■ **Try it**: Show, from the entries below, every line in which "first" appears.
▶
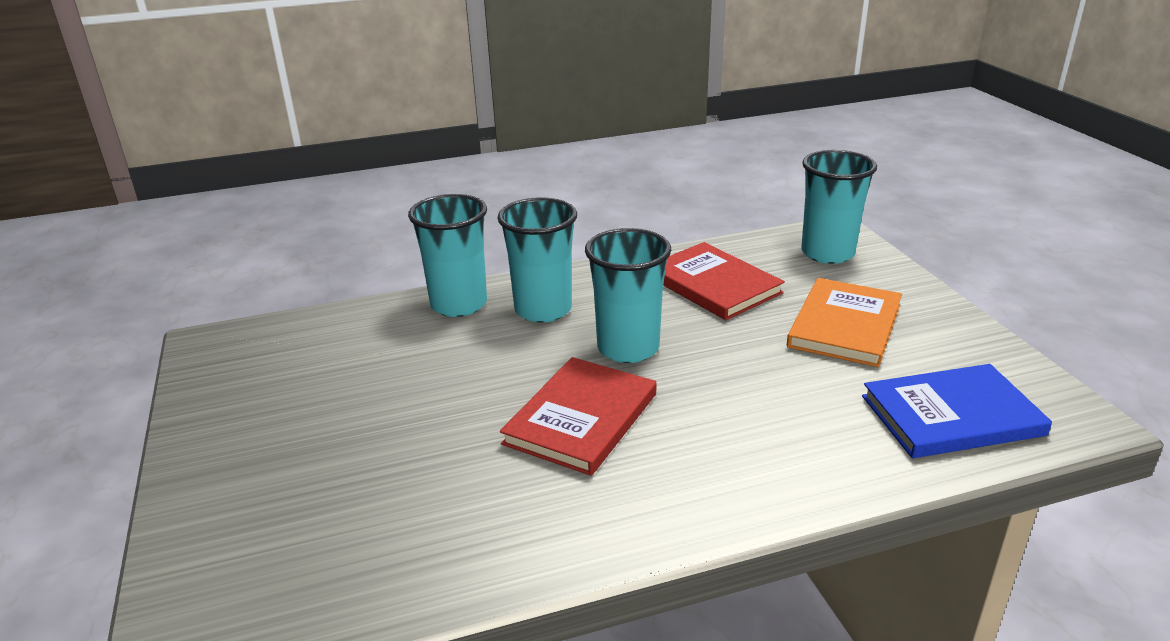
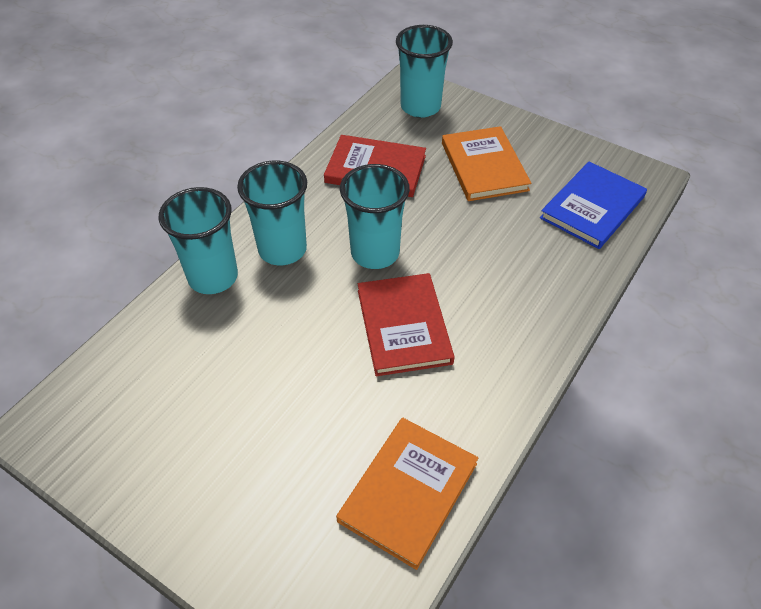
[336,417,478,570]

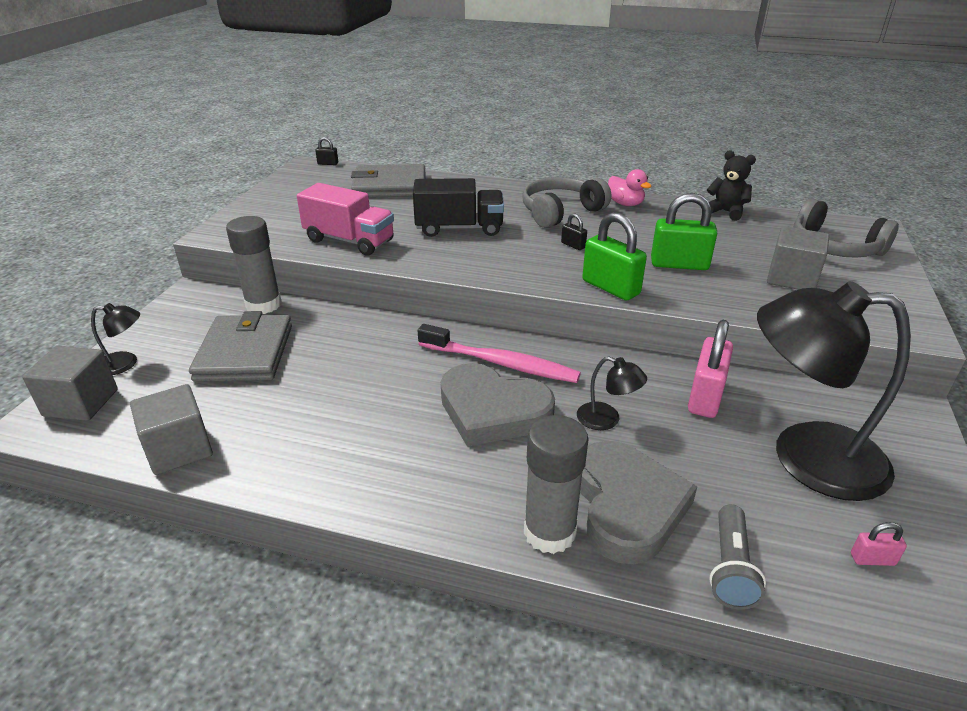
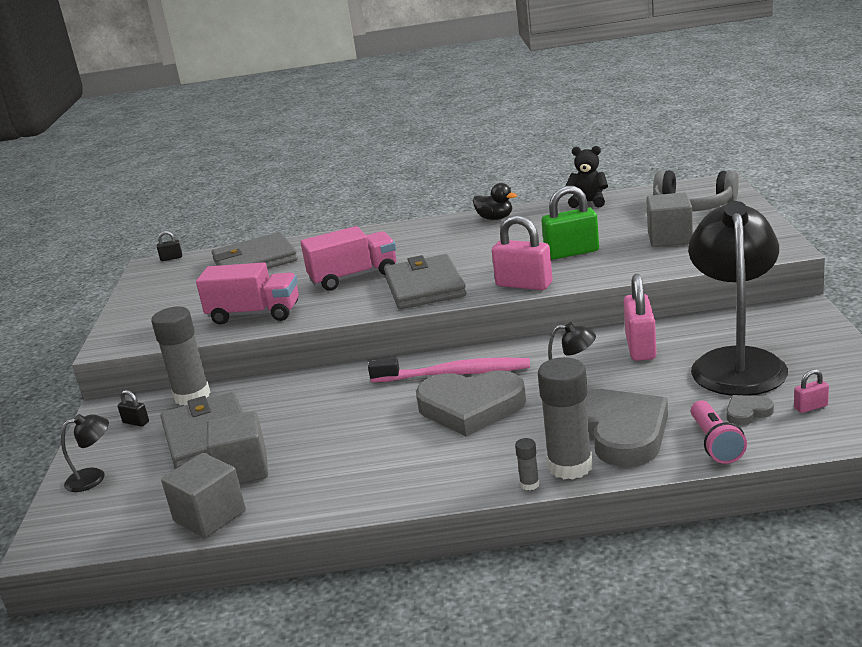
[473,183,517,220]
[522,177,611,228] (first image)
[300,226,396,291]
[492,215,553,290]
[118,390,149,427]
[688,201,788,396]
[207,411,268,483]
[691,400,747,464]
[384,254,466,309]
[726,395,774,425]
[515,438,540,490]

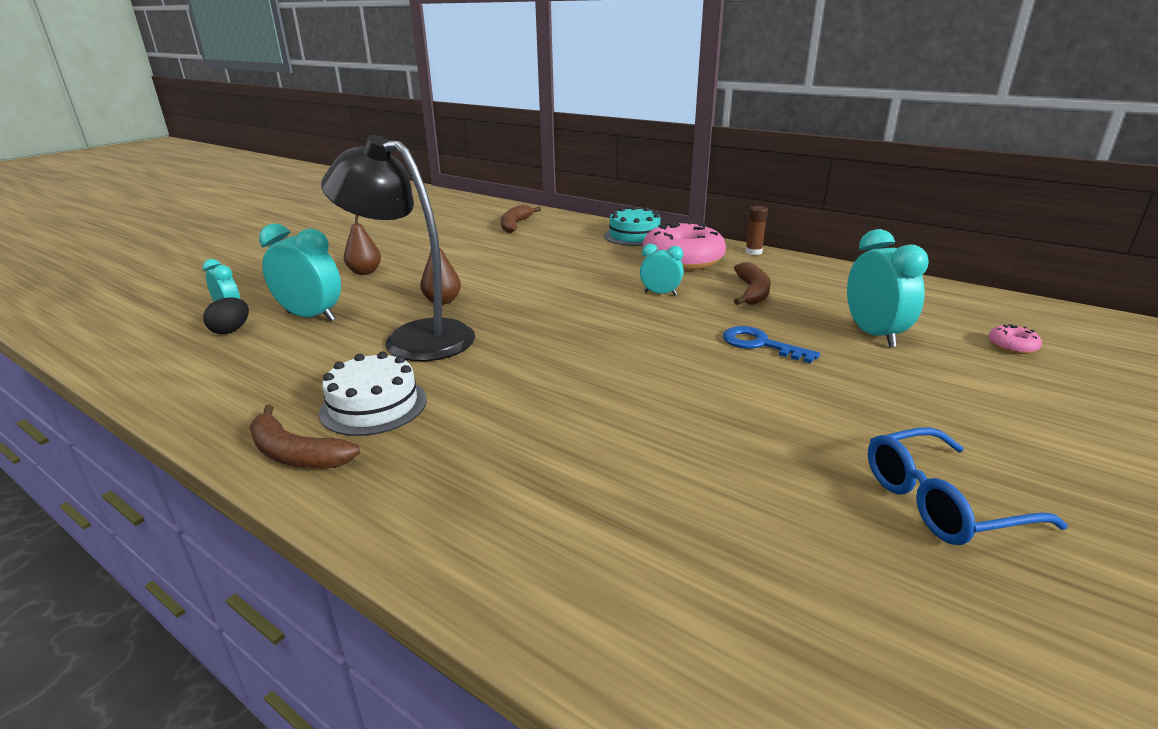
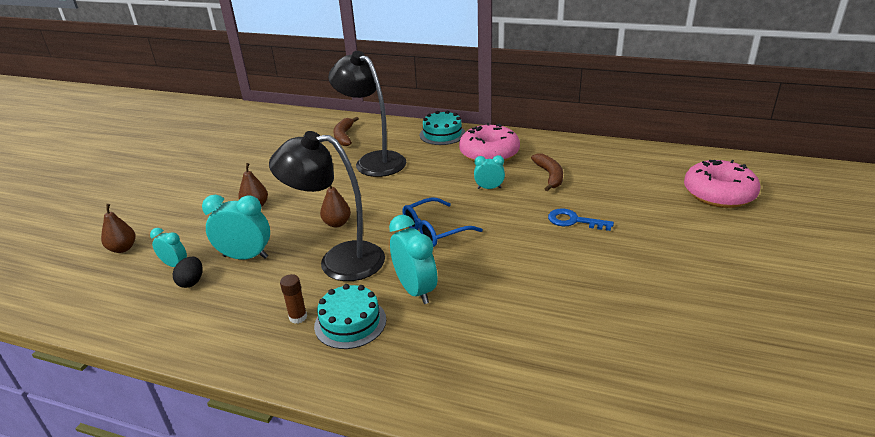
[280,274,307,324]
[389,215,437,304]
[684,160,760,208]
[314,284,386,349]
[249,404,360,468] (first image)
[402,197,483,247]
[328,51,406,177]
[101,204,136,253]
◀
■ **Output below**:
[522,177,611,228] (first image)
[249,404,360,468] (first image)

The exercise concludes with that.